[Rows from a dataset]

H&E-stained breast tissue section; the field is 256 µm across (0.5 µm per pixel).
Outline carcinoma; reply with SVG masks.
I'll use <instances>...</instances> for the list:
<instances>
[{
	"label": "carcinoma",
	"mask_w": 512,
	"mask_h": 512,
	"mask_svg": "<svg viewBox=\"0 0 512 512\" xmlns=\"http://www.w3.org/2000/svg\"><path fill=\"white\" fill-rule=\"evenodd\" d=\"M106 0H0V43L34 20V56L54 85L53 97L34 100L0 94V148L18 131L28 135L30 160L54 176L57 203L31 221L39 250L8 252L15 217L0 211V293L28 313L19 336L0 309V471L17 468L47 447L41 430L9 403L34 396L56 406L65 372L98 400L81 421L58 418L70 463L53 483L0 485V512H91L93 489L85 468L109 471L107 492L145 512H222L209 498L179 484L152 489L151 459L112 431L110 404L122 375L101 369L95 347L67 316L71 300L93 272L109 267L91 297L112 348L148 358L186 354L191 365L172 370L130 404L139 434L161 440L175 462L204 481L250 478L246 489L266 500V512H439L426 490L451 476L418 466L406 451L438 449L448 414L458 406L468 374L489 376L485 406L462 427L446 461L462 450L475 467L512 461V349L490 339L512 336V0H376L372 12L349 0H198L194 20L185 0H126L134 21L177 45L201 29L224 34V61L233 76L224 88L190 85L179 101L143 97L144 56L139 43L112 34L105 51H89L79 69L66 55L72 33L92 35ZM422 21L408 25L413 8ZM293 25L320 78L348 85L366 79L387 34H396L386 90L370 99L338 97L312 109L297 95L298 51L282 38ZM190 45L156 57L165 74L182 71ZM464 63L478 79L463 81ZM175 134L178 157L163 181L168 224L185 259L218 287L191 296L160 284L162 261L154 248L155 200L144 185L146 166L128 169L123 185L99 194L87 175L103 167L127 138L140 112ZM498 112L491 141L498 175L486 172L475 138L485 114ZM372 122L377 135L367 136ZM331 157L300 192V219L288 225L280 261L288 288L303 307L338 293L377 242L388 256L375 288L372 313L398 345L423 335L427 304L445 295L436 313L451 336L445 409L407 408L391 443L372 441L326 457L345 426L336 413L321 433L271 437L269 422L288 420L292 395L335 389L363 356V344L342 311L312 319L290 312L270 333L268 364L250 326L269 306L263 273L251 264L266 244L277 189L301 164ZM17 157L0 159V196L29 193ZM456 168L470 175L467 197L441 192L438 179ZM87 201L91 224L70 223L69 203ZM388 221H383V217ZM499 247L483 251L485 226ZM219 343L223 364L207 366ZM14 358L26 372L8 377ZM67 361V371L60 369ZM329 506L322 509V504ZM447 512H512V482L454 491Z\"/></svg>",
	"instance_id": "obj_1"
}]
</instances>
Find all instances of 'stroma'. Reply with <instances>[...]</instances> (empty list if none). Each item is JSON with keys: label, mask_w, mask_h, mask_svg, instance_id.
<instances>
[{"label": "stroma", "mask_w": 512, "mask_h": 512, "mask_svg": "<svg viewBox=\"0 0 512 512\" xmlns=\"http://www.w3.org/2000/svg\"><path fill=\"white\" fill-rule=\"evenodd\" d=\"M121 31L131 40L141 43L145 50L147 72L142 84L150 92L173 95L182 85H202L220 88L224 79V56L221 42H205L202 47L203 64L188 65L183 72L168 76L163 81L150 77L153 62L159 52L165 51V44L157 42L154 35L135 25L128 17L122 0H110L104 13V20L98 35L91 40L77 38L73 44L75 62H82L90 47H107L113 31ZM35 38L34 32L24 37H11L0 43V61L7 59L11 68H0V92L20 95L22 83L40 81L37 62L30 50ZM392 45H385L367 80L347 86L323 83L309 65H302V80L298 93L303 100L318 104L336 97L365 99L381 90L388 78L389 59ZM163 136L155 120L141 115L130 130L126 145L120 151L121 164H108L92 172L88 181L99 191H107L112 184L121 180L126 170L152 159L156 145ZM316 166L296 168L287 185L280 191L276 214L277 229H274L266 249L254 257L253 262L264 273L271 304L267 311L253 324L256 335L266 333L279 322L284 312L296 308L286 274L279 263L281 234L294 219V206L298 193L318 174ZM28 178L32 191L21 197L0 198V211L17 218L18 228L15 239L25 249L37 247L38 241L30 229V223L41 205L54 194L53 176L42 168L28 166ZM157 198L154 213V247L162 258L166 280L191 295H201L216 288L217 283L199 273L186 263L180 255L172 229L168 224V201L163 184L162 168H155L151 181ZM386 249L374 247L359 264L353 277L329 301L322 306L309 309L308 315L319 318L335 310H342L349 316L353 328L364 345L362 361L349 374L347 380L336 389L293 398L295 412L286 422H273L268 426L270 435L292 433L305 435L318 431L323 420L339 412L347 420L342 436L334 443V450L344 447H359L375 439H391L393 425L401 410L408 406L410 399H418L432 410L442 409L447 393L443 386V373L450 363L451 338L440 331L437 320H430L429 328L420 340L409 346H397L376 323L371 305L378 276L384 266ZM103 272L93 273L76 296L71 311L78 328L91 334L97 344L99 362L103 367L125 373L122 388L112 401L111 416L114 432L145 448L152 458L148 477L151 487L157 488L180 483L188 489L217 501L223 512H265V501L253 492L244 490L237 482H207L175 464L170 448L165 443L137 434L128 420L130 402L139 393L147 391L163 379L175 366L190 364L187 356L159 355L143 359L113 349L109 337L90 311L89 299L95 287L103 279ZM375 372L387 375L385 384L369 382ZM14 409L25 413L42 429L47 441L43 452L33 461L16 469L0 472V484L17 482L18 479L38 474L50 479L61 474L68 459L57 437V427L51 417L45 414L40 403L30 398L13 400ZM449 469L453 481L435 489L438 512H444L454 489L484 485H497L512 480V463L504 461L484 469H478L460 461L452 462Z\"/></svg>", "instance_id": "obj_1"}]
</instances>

§ **Direction**
Lines that hold "with" are the ones to copy; find all of them.

§ **The reply**
Outline carcinoma; reply with SVG masks.
Find all instances of 'stroma'. Reply with <instances>[...]</instances> (empty list if none). Each item is JSON with keys: label, mask_w, mask_h, mask_svg, instance_id.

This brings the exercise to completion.